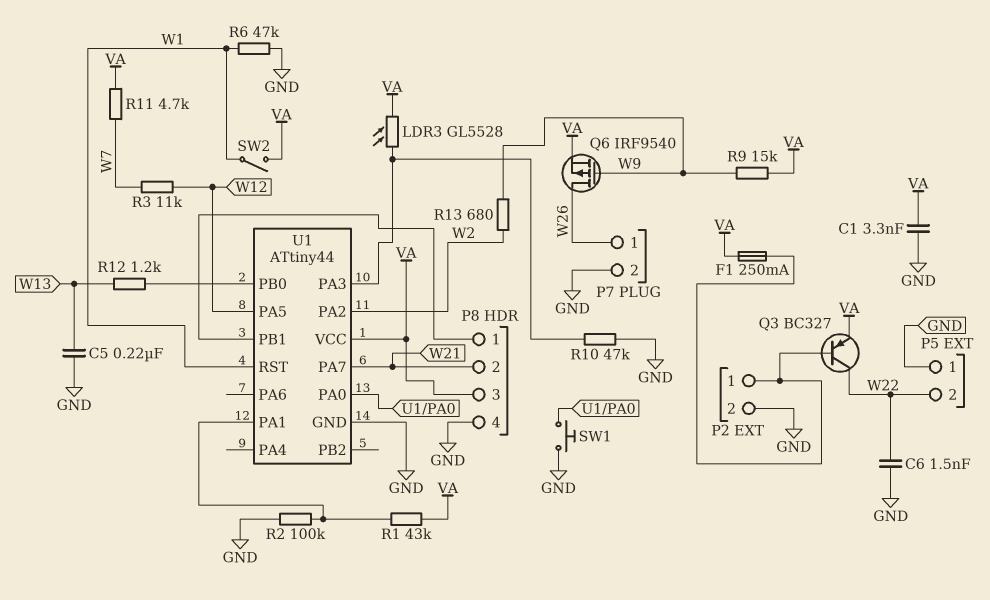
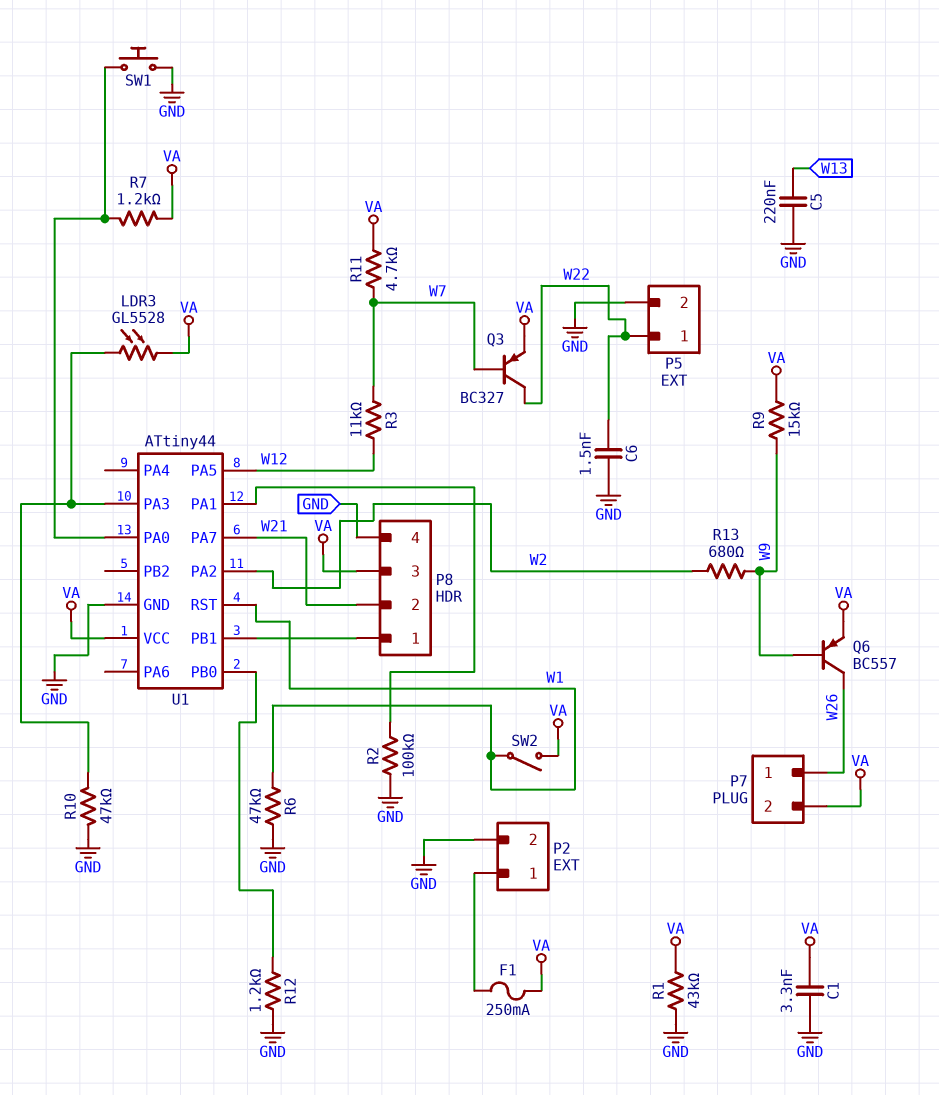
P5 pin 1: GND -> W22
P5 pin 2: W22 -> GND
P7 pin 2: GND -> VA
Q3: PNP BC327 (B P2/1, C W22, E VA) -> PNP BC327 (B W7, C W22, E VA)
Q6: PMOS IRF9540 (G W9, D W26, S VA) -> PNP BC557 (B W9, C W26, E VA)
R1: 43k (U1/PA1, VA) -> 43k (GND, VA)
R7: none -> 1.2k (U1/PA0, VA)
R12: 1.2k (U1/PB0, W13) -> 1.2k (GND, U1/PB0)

**Exercise details**
Exact repetition of each line above is expected; images are to be omitted.

**Response for this exercise**
P5 pin 1: GND -> W22
P5 pin 2: W22 -> GND
P7 pin 2: GND -> VA
Q3: PNP BC327 (B P2/1, C W22, E VA) -> PNP BC327 (B W7, C W22, E VA)
Q6: PMOS IRF9540 (G W9, D W26, S VA) -> PNP BC557 (B W9, C W26, E VA)
R1: 43k (U1/PA1, VA) -> 43k (GND, VA)
R7: none -> 1.2k (U1/PA0, VA)
R12: 1.2k (U1/PB0, W13) -> 1.2k (GND, U1/PB0)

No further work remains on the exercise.